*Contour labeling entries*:

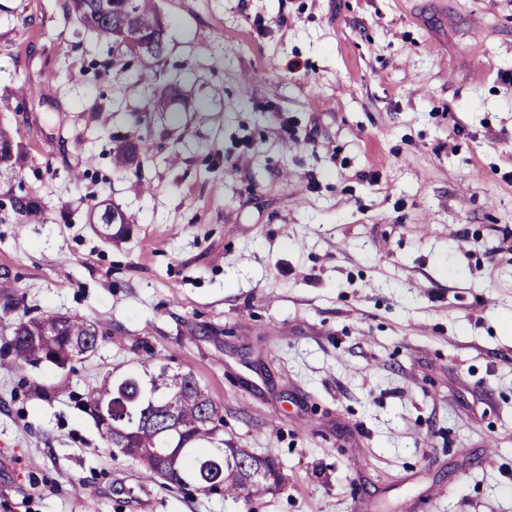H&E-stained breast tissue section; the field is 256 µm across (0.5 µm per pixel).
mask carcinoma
Listing matches in <instances>:
<instances>
[{
  "instance_id": "obj_1",
  "label": "carcinoma",
  "mask_w": 512,
  "mask_h": 512,
  "mask_svg": "<svg viewBox=\"0 0 512 512\" xmlns=\"http://www.w3.org/2000/svg\"><path fill=\"white\" fill-rule=\"evenodd\" d=\"M69 0L80 22L110 38L130 59L158 60L162 49L142 50L137 44L160 32L154 0ZM12 152L0 155V173L17 176L20 152L12 135L0 127V145ZM13 211L28 222L42 205L28 196L14 199ZM15 363H50L66 368L91 355L98 345L99 326L75 317L45 314L22 316L10 326ZM87 406L105 447L134 460L157 456L160 469L146 465L145 477H162L170 484L208 495L248 502L284 484L272 455L255 456L224 441L221 409L191 372L167 364L141 365L108 376L88 391ZM108 408L112 422L99 415Z\"/></svg>"
}]
</instances>
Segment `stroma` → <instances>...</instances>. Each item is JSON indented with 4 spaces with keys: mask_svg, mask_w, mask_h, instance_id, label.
Masks as SVG:
<instances>
[{
    "mask_svg": "<svg viewBox=\"0 0 512 512\" xmlns=\"http://www.w3.org/2000/svg\"><path fill=\"white\" fill-rule=\"evenodd\" d=\"M157 4L144 70L68 0H0V201L45 212L0 210V330L103 326L63 369L0 333V512H242L105 447L88 391L143 362L276 458L254 512H512V0ZM11 146L12 153H3L0 157V179L4 176L16 177L17 166L20 161V152L18 145L15 143L12 135L0 126V145ZM1 172L3 175H1Z\"/></svg>",
    "mask_w": 512,
    "mask_h": 512,
    "instance_id": "obj_1",
    "label": "stroma"
}]
</instances>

*SHORT PROBLEM*: Repeat, character for character, the lines from the one that holds "mask_h, instance_id, label." to the final line of the material, inclusive, and no other lines.

*CORRECT OUTPUT*:
Segment `stroma` → <instances>...</instances>. Each item is JSON indented with 4 spaces with keys: mask_svg, mask_w, mask_h, instance_id, label.
Masks as SVG:
<instances>
[{
    "mask_svg": "<svg viewBox=\"0 0 512 512\" xmlns=\"http://www.w3.org/2000/svg\"><path fill=\"white\" fill-rule=\"evenodd\" d=\"M157 4L144 70L68 0H0V201L45 212L0 210V330L103 326L63 369L0 333V512H242L105 447L88 391L143 362L276 458L254 512H512V0ZM11 146L12 153H3L0 157V179L4 176L16 177L17 166L20 161V152L18 145L15 143L12 135L0 126V145ZM1 172L3 175H1Z\"/></svg>",
    "mask_w": 512,
    "mask_h": 512,
    "instance_id": "obj_1",
    "label": "stroma"
}]
</instances>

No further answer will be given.